* [YOUR ASSIGNMENT]: Write exactly the lines running from the start of the material below to the line that includes "S3: button (+3V3, N008)", and include no pictures.

==*==

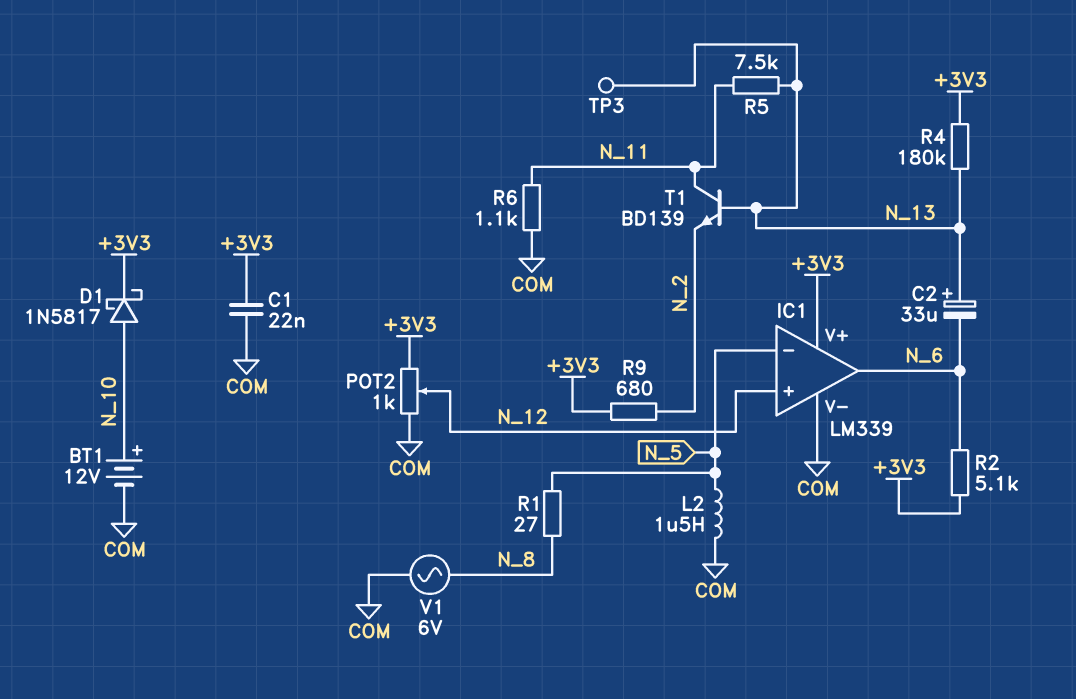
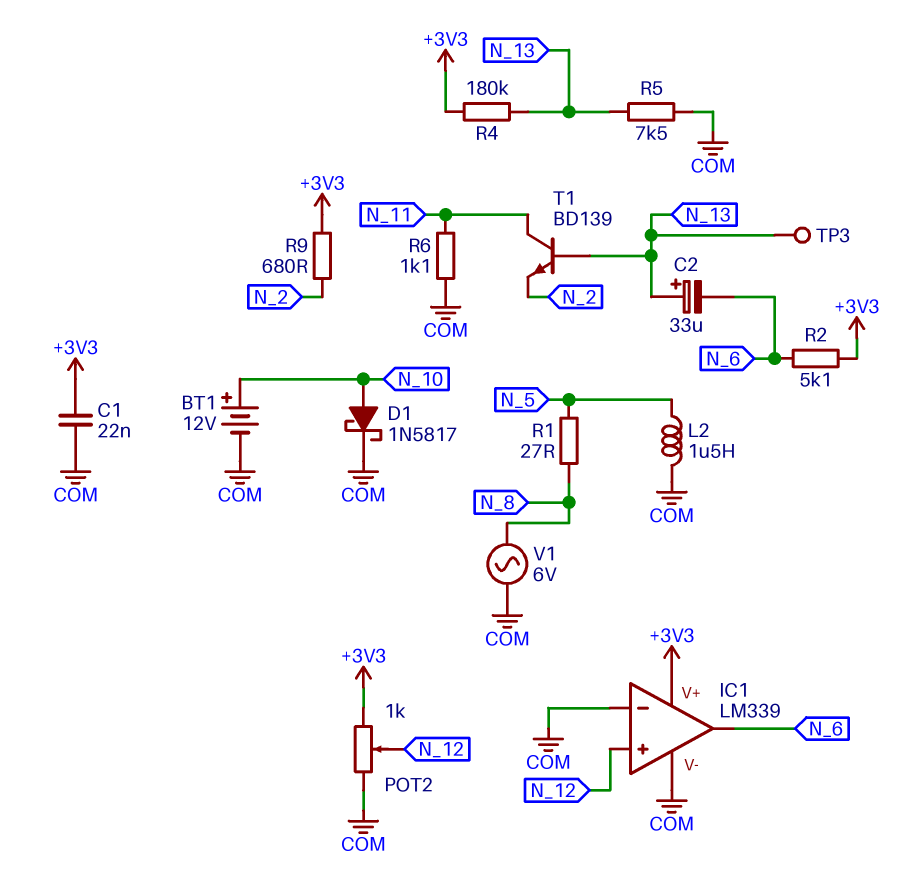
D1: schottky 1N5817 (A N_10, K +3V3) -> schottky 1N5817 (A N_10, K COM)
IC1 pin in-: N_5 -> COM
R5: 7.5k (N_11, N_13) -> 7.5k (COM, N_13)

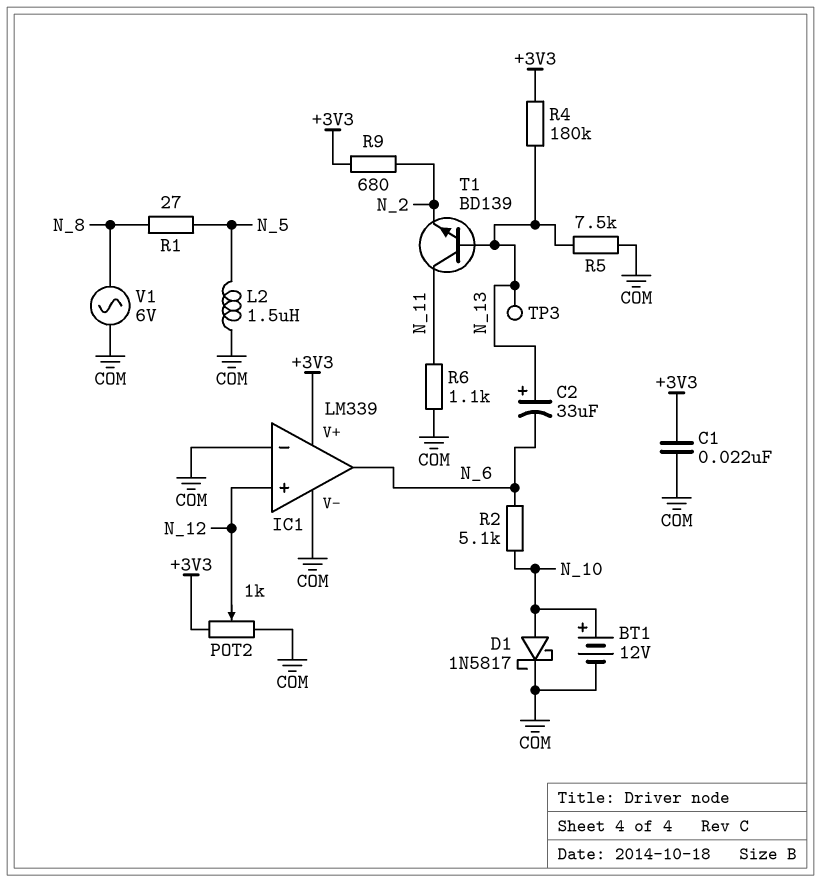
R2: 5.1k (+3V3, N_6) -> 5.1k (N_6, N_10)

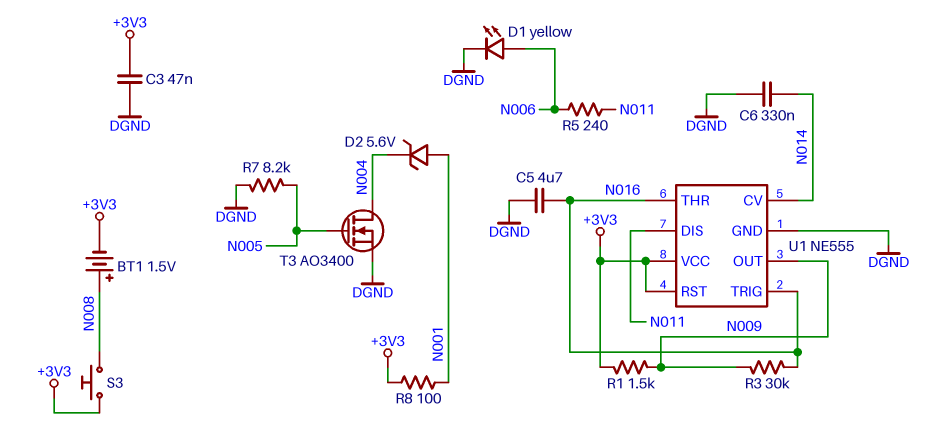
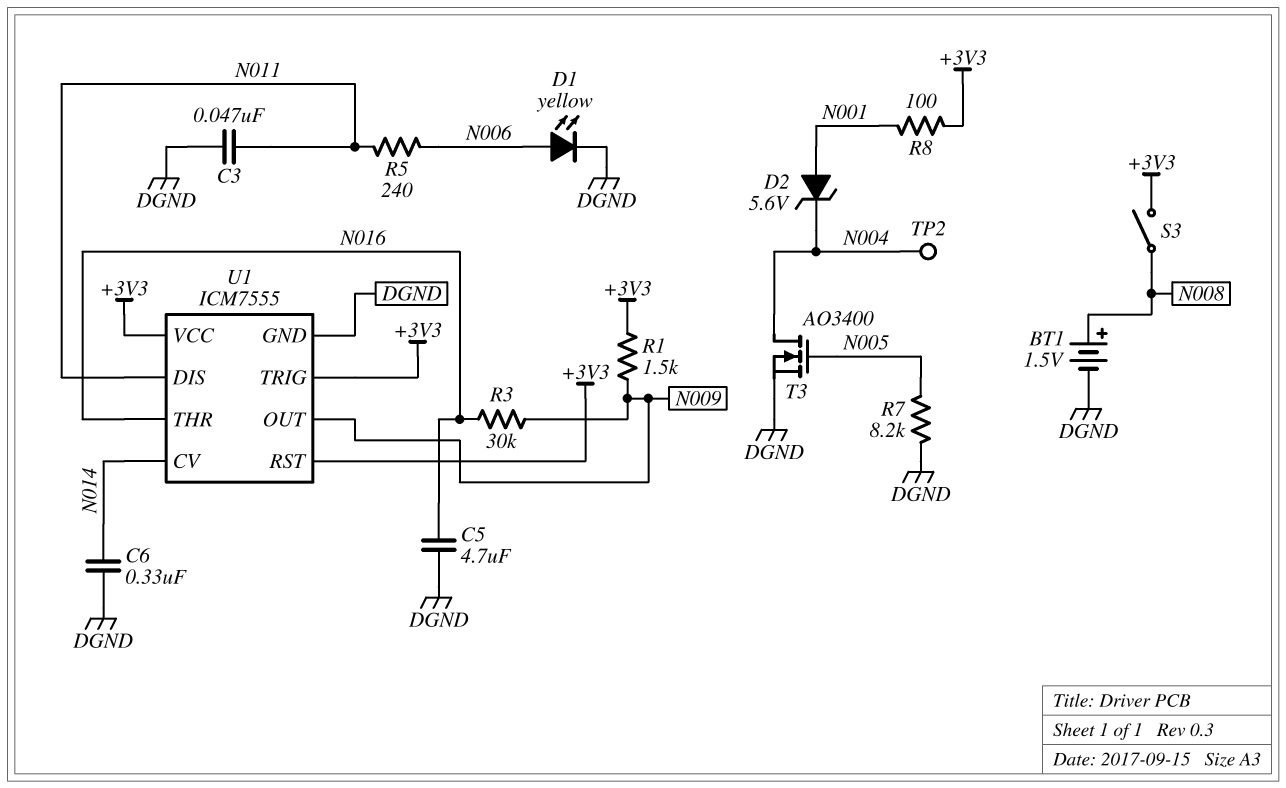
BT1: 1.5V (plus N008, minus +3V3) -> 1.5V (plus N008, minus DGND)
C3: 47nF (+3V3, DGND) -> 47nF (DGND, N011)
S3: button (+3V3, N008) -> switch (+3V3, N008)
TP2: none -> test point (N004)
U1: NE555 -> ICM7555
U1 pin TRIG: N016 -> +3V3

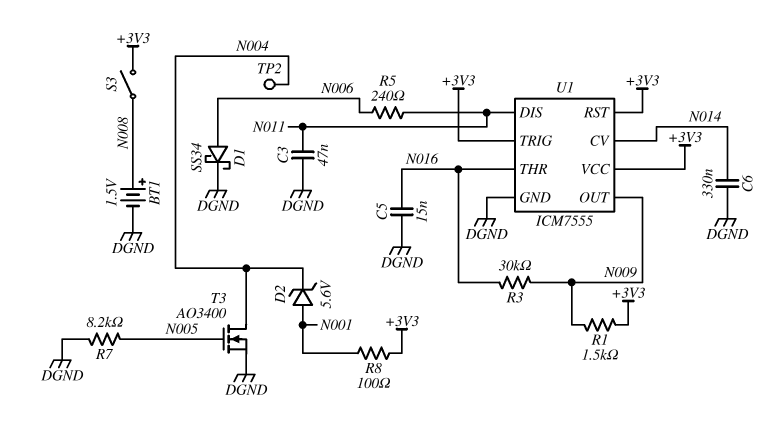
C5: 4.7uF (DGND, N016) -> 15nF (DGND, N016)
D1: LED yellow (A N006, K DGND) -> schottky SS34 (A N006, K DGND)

==*==

* [RESPONSE AREA]:
D1: schottky 1N5817 (A N_10, K +3V3) -> schottky 1N5817 (A N_10, K COM)
IC1 pin in-: N_5 -> COM
R5: 7.5k (N_11, N_13) -> 7.5k (COM, N_13)

R2: 5.1k (+3V3, N_6) -> 5.1k (N_6, N_10)

BT1: 1.5V (plus N008, minus +3V3) -> 1.5V (plus N008, minus DGND)
C3: 47nF (+3V3, DGND) -> 47nF (DGND, N011)
S3: button (+3V3, N008) -> switch (+3V3, N008)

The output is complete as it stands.